**What you should do:** Copy every entry word for word, but skip the pictures.

**Exercise input:**

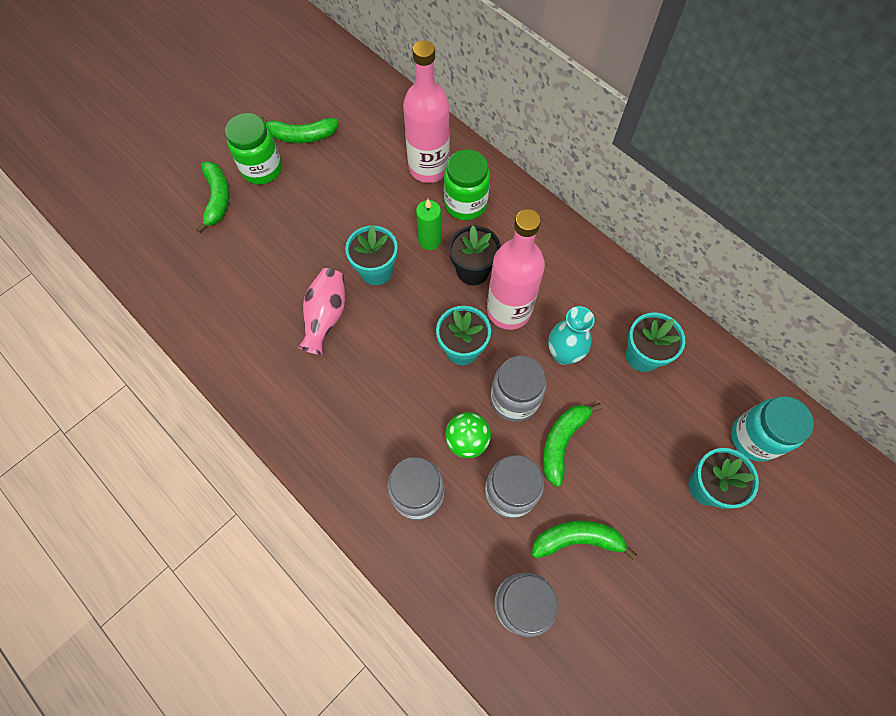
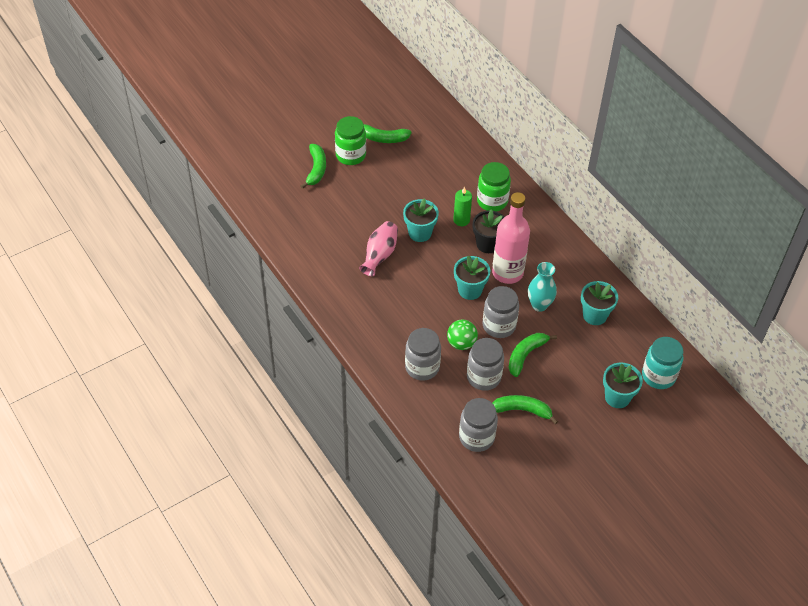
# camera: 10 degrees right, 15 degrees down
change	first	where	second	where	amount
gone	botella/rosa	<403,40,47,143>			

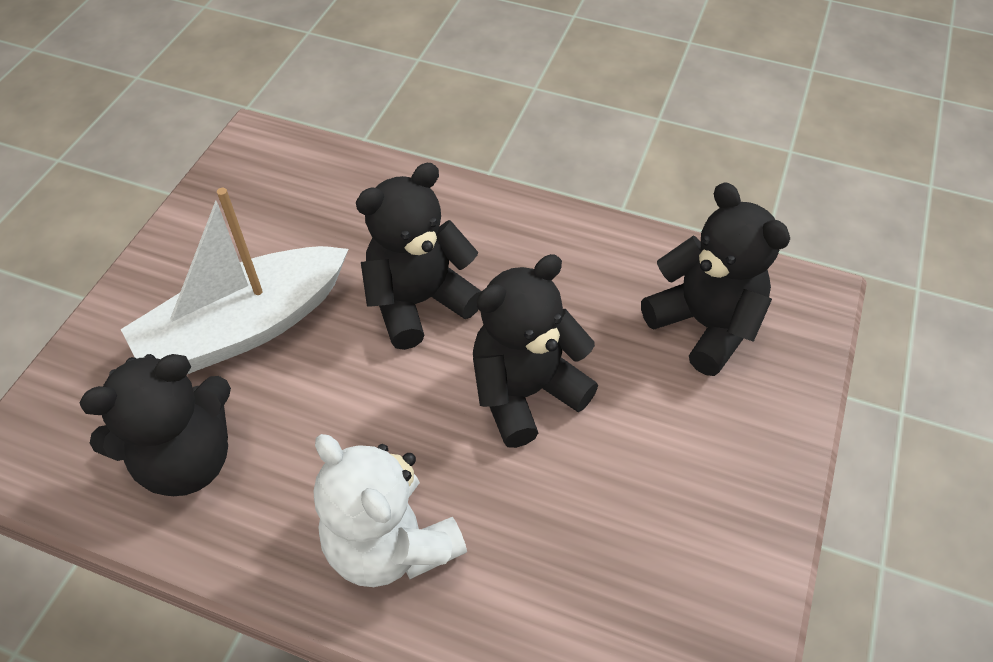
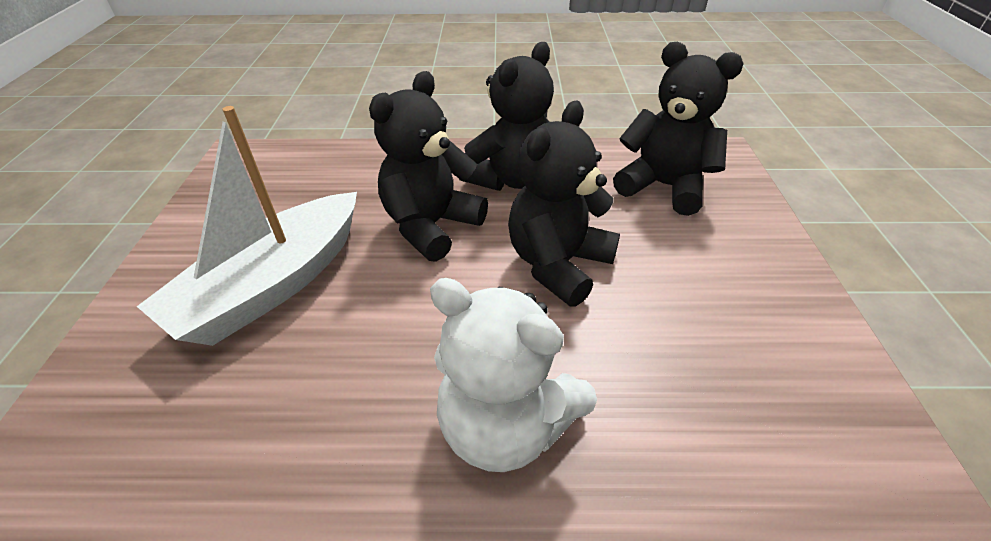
# camera: 20 degrees left, 10 degrees down
change	first	where	second	where	amount
shifted	osito/negro	<80,354,151,142>		<459,42,95,149>	

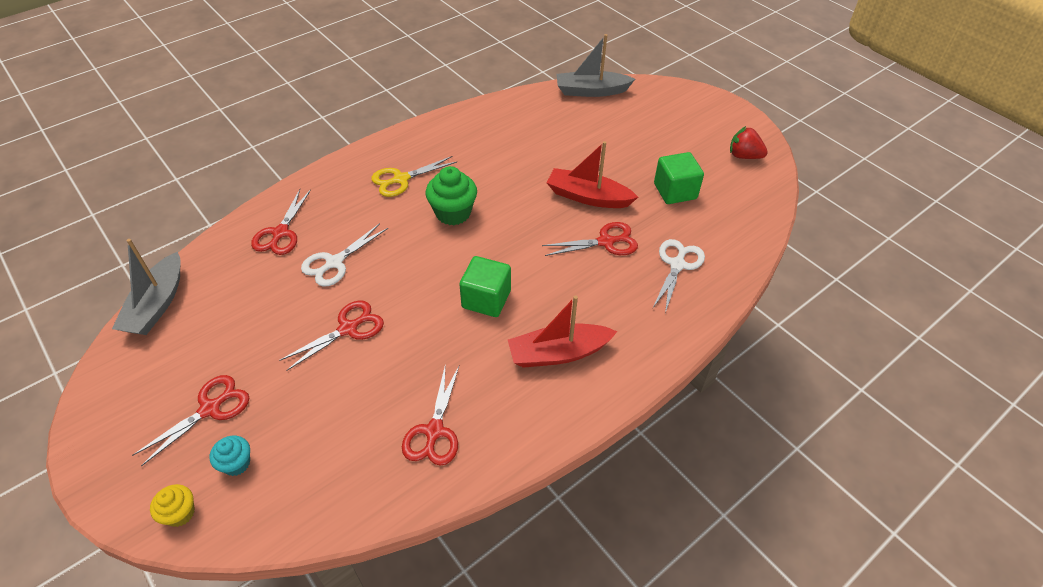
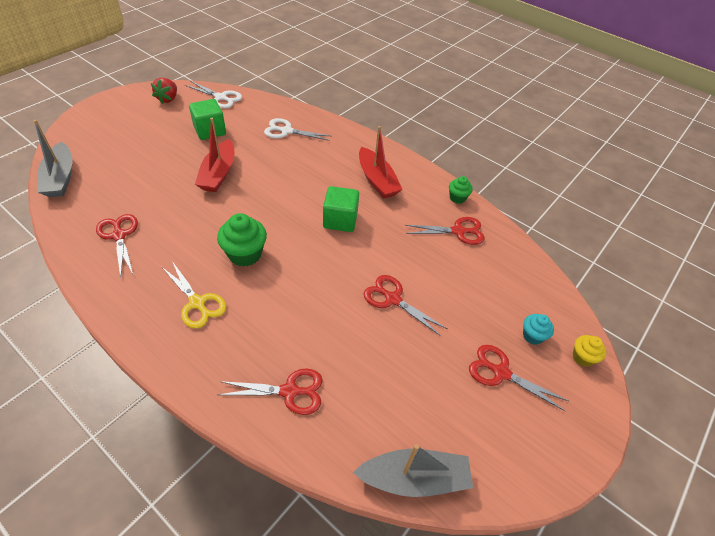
# camera: 105 degrees left, 0 degrees up
change	first	where	second	where	amount
shifted	tijeras/rojo	<542,222,96,34>		<96,214,42,64>	
shifted	tijeras/blanco	<301,223,87,64>		<185,81,57,27>	
new			magdalena/verde	<449,176,24,28>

**Solution:**
# camera: 10 degrees right, 15 degrees down
change	first	where	second	where	amount
gone	botella/rosa	<403,40,47,143>			

# camera: 20 degrees left, 10 degrees down
change	first	where	second	where	amount
shifted	osito/negro	<80,354,151,142>		<459,42,95,149>	

# camera: 105 degrees left, 0 degrees up
change	first	where	second	where	amount
shifted	tijeras/rojo	<542,222,96,34>		<96,214,42,64>	
shifted	tijeras/blanco	<301,223,87,64>		<185,81,57,27>	
new			magdalena/verde	<449,176,24,28>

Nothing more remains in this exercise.